§ ASSIGNED TASK: Return all the data below as it stands, minus the pictures.

§ MATERIAL TO PROCESS:

:::

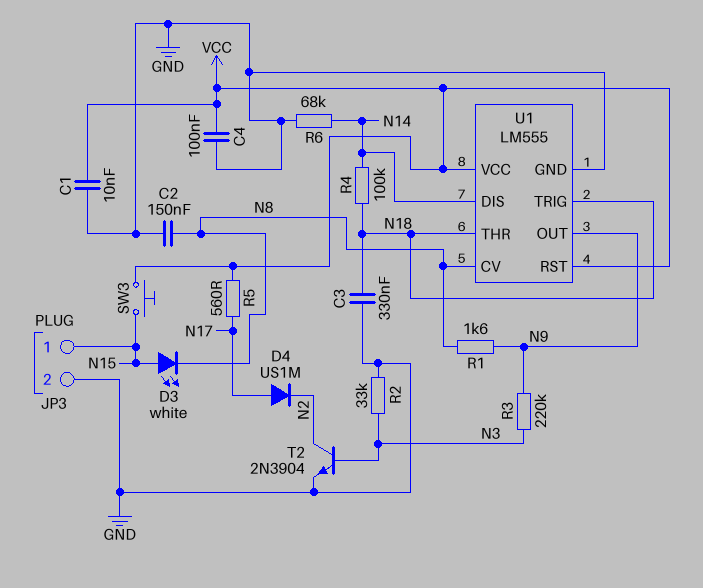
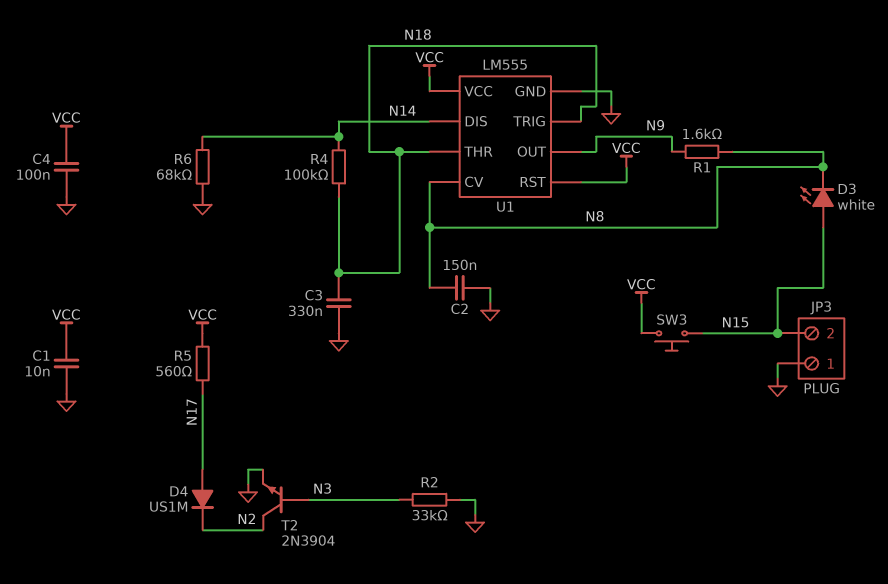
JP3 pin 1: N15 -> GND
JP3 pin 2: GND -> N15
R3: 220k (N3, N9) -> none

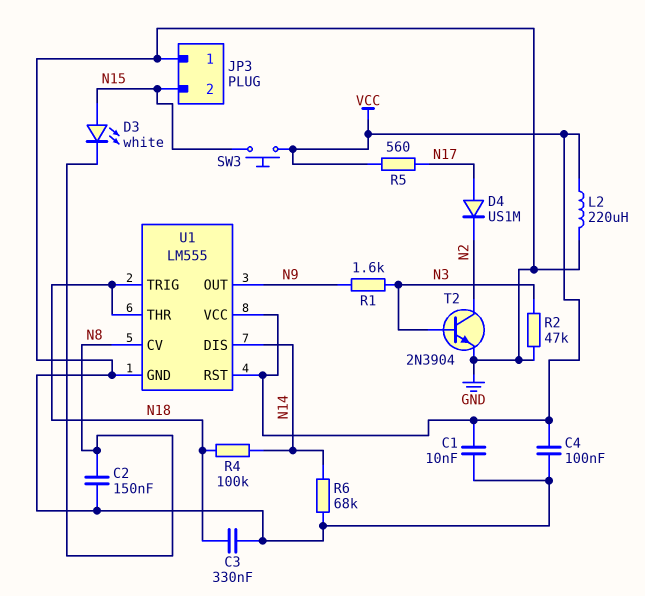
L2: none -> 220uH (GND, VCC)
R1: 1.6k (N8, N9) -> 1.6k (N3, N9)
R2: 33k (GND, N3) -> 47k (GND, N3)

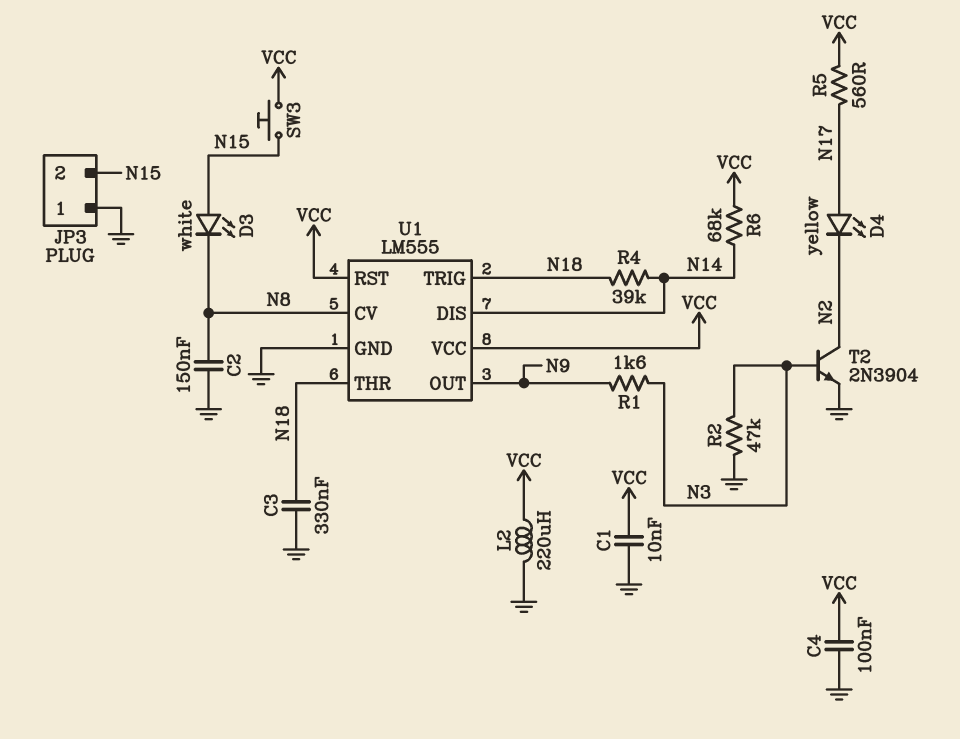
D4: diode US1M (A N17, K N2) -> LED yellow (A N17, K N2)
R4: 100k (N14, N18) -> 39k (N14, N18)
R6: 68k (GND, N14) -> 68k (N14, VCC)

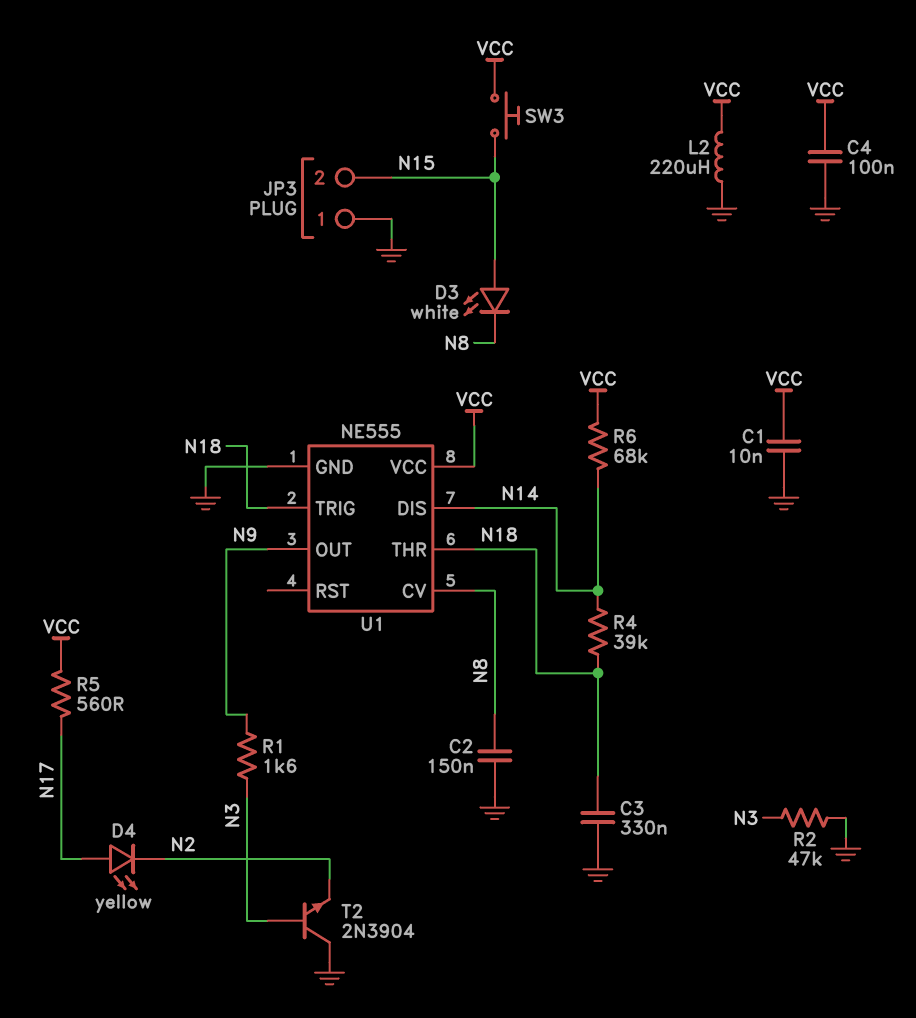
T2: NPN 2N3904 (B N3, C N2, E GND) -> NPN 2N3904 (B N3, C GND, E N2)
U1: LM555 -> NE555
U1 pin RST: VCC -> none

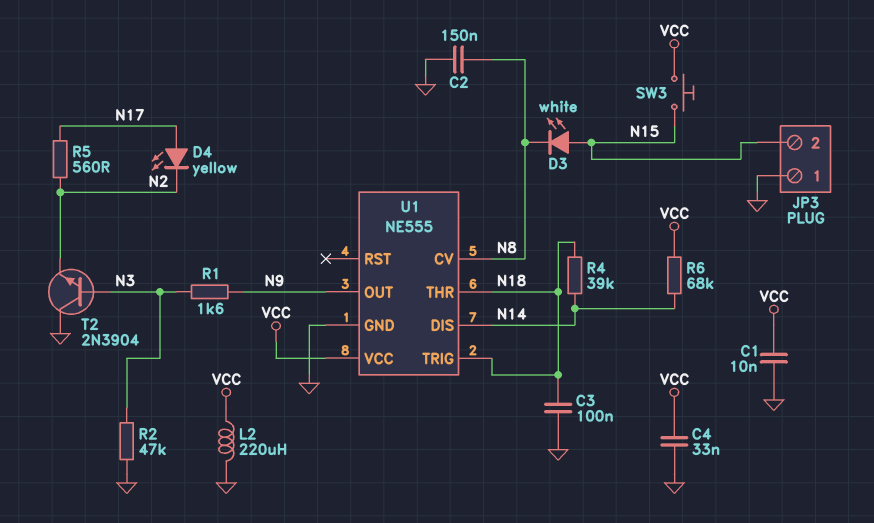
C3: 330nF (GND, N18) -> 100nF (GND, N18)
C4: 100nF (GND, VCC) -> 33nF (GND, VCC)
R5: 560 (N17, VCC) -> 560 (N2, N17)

:::

§ ANSWER SECTION:
JP3 pin 1: N15 -> GND
JP3 pin 2: GND -> N15
R3: 220k (N3, N9) -> none

L2: none -> 220uH (GND, VCC)
R1: 1.6k (N8, N9) -> 1.6k (N3, N9)
R2: 33k (GND, N3) -> 47k (GND, N3)

D4: diode US1M (A N17, K N2) -> LED yellow (A N17, K N2)
R4: 100k (N14, N18) -> 39k (N14, N18)
R6: 68k (GND, N14) -> 68k (N14, VCC)

T2: NPN 2N3904 (B N3, C N2, E GND) -> NPN 2N3904 (B N3, C GND, E N2)
U1: LM555 -> NE555
U1 pin RST: VCC -> none

C3: 330nF (GND, N18) -> 100nF (GND, N18)
C4: 100nF (GND, VCC) -> 33nF (GND, VCC)
R5: 560 (N17, VCC) -> 560 (N2, N17)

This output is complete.